• EXERCISE PROMPT:
Copy every line of the items below that contains the string "kern", keeping each line whole.

• DATASET ROWS:

◆ ◆ ◆ ◆ ◆ ◆ ◆

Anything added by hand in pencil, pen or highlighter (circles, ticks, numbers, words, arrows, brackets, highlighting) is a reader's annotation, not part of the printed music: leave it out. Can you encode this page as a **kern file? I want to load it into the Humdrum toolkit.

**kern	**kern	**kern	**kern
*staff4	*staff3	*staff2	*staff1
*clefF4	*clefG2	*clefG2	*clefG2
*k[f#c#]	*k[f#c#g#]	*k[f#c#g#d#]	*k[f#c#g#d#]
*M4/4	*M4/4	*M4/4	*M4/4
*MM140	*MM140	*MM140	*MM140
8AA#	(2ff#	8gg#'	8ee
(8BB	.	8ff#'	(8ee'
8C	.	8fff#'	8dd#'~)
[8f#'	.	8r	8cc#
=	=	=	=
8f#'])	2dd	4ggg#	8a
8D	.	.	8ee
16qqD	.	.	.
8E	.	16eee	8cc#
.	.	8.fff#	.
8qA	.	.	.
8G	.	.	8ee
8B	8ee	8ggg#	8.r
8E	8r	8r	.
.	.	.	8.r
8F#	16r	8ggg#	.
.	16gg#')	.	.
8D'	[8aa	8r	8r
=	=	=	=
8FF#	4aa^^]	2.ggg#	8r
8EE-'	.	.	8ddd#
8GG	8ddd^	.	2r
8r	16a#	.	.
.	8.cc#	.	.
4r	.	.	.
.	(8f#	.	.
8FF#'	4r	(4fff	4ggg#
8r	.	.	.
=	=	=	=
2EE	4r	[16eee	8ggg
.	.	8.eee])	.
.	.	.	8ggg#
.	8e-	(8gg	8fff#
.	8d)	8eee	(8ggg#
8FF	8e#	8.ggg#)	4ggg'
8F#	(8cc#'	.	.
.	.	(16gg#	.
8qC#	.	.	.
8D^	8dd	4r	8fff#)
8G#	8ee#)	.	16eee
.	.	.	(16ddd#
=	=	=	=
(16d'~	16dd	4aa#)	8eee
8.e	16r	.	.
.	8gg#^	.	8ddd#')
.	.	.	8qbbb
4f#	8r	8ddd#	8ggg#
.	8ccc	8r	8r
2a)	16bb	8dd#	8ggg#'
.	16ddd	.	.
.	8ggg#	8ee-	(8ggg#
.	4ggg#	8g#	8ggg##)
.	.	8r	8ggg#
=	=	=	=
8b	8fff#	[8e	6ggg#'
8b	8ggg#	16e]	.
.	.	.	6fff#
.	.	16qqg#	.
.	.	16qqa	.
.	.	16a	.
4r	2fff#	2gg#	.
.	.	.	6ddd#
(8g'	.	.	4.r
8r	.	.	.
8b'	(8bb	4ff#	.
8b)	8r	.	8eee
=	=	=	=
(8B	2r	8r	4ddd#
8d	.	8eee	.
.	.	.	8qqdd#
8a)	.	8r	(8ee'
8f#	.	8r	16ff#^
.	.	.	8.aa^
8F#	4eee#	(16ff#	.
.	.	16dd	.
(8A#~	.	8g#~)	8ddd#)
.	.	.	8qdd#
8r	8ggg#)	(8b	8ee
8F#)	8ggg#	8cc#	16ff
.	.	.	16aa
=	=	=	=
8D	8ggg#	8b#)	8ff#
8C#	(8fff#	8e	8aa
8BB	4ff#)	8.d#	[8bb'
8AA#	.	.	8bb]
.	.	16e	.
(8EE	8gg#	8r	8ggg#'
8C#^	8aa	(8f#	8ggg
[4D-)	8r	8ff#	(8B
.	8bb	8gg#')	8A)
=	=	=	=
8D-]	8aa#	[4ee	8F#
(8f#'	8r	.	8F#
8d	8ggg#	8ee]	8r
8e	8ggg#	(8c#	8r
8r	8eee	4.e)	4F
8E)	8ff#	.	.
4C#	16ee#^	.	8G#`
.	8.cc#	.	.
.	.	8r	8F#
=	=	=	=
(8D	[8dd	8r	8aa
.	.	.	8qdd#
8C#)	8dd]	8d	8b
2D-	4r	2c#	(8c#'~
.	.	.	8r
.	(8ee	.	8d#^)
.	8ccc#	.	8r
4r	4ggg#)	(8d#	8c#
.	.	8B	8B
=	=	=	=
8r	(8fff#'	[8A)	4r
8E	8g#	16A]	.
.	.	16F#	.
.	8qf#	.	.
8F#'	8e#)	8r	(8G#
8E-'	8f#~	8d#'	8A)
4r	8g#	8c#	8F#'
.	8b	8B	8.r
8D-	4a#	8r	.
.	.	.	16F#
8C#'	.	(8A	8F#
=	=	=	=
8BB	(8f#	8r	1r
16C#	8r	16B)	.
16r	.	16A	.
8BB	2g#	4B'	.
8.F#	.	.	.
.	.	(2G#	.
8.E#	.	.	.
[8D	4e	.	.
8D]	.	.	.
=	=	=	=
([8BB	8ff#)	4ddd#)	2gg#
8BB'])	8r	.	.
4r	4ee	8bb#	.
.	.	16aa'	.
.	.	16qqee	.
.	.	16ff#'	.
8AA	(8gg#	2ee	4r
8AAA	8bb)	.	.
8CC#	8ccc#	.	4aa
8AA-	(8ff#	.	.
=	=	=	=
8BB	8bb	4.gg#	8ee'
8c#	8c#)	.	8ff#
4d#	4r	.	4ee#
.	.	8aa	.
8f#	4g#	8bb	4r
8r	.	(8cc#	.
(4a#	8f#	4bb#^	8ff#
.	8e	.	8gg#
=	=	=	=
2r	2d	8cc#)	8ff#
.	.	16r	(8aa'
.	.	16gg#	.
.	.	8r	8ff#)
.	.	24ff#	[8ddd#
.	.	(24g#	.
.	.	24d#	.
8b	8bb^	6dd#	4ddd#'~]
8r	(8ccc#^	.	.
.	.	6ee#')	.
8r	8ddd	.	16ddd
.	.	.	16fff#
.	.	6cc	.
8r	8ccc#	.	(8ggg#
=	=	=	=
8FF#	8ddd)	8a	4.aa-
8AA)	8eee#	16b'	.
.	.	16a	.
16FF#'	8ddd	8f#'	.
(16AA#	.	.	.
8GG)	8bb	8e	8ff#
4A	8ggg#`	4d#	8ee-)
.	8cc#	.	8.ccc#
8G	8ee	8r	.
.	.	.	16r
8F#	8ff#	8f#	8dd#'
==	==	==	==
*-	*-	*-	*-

◆ ◆ ◆ ◆ ◆ ◆ ◆

• SOLUTION:
Anything added by hand in pencil, pen or highlighter (circles, ticks, numbers, words, arrows, brackets, highlighting) is a reader's annotation, not part of the printed music: leave it out. Can you encode this page as a **kern file? I want to load it into the Humdrum toolkit.
**kern	**kern	**kern	**kern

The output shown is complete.